[INPUT FOR THIS TASK Boundary: Start]
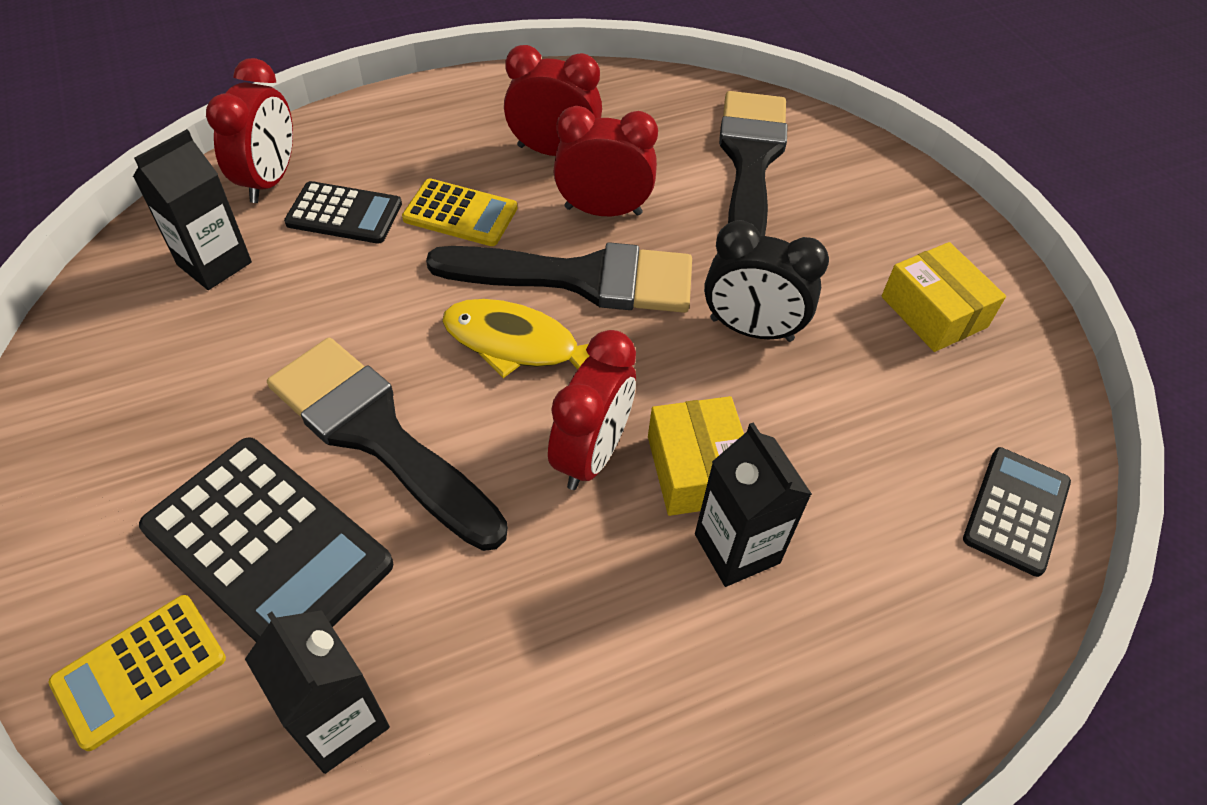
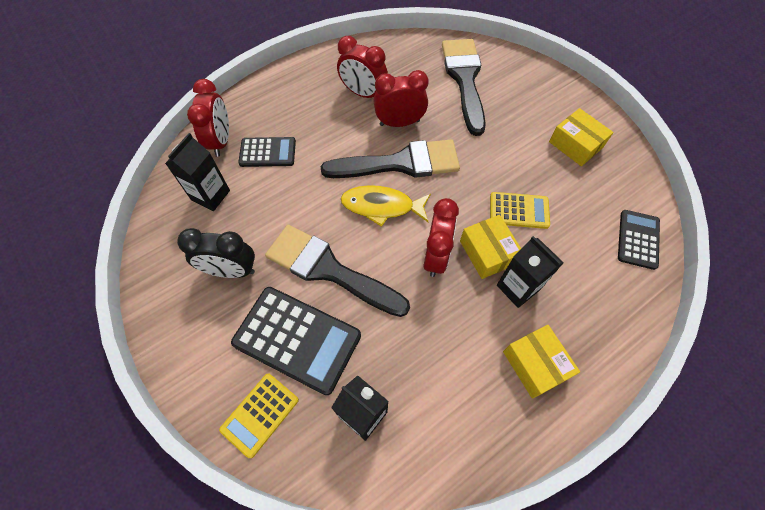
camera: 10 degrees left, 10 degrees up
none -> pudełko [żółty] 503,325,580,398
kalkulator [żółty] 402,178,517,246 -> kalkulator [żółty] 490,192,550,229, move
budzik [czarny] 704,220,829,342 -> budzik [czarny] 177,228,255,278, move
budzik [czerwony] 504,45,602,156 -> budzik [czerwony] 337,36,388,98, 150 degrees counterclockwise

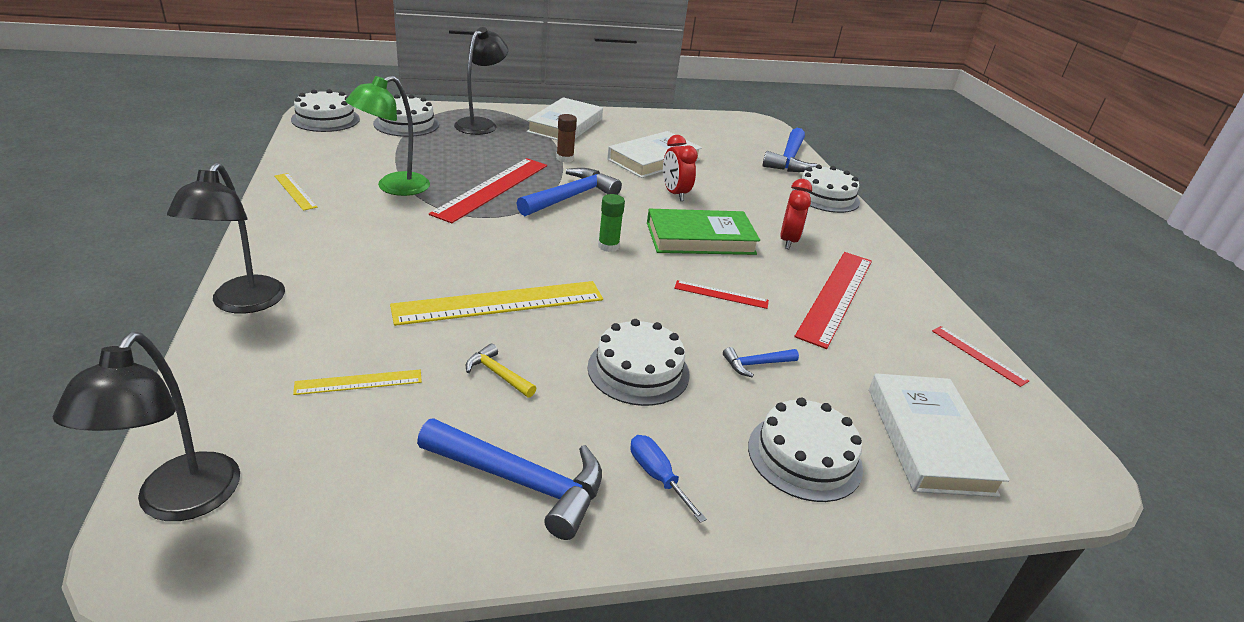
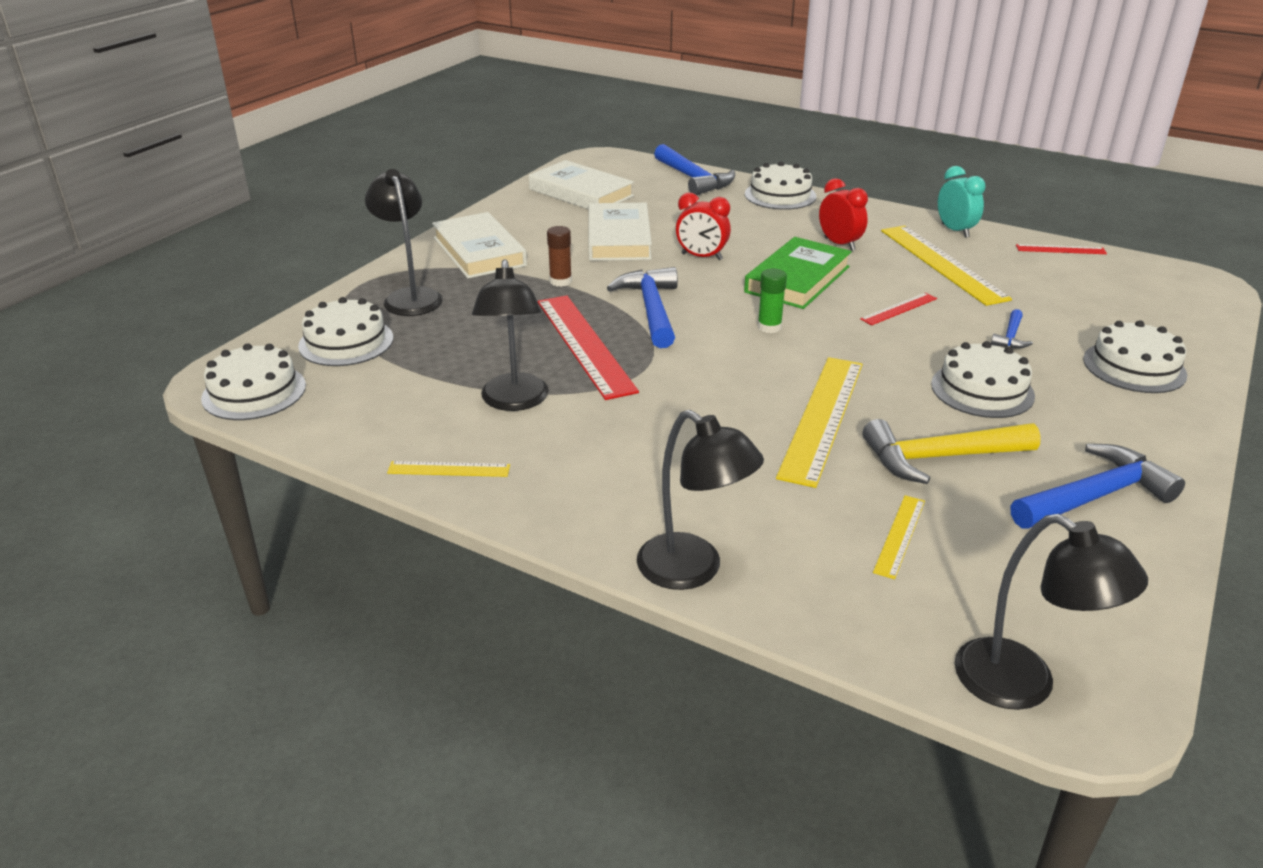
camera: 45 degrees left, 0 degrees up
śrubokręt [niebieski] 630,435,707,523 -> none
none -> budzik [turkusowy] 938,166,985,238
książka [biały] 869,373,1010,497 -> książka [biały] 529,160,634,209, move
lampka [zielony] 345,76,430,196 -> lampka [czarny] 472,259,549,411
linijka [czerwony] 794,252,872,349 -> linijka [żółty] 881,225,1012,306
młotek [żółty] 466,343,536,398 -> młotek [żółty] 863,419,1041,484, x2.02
[INPUT FOR THIS TASK Boundary: End]
• **EXERCISE**:
A word-for-word copy is required of the lines above from the line with "budzik [czerwony] 504,45,602,156" through the last line of the data; no other lines and no pictures belong in it.

• **EXERCISE RESULT**:
budzik [czerwony] 504,45,602,156 -> budzik [czerwony] 337,36,388,98, 150 degrees counterclockwise

camera: 45 degrees left, 0 degrees up
śrubokręt [niebieski] 630,435,707,523 -> none
none -> budzik [turkusowy] 938,166,985,238
książka [biały] 869,373,1010,497 -> książka [biały] 529,160,634,209, move
lampka [zielony] 345,76,430,196 -> lampka [czarny] 472,259,549,411
linijka [czerwony] 794,252,872,349 -> linijka [żółty] 881,225,1012,306
młotek [żółty] 466,343,536,398 -> młotek [żółty] 863,419,1041,484, x2.02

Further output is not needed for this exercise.